— Exercise goal —
Tell how many lines below include the word "relocated". Only the number should appear.
+---+
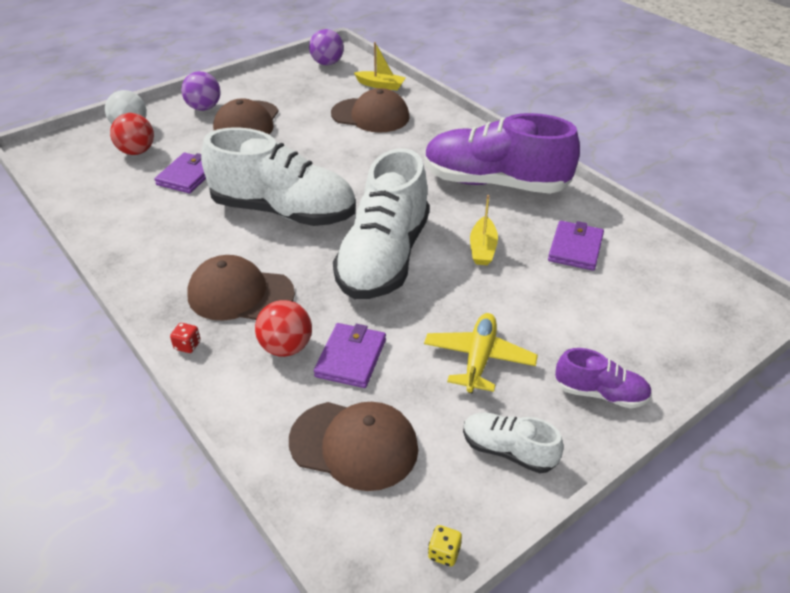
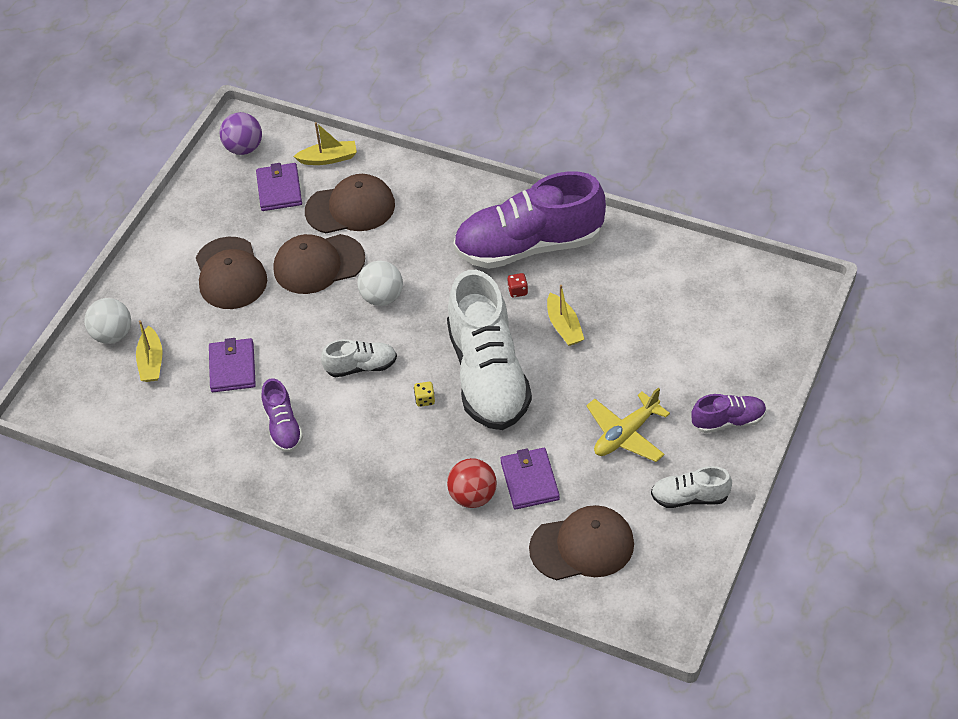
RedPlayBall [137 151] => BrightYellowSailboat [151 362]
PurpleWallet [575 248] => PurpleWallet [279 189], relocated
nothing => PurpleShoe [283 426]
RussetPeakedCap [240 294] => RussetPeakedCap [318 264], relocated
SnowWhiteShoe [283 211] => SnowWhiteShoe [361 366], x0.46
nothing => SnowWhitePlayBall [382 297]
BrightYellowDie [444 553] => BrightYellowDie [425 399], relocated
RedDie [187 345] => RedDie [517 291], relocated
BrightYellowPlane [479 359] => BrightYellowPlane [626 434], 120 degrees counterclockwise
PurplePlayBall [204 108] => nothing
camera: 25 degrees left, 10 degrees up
+---+
— Expected output —
4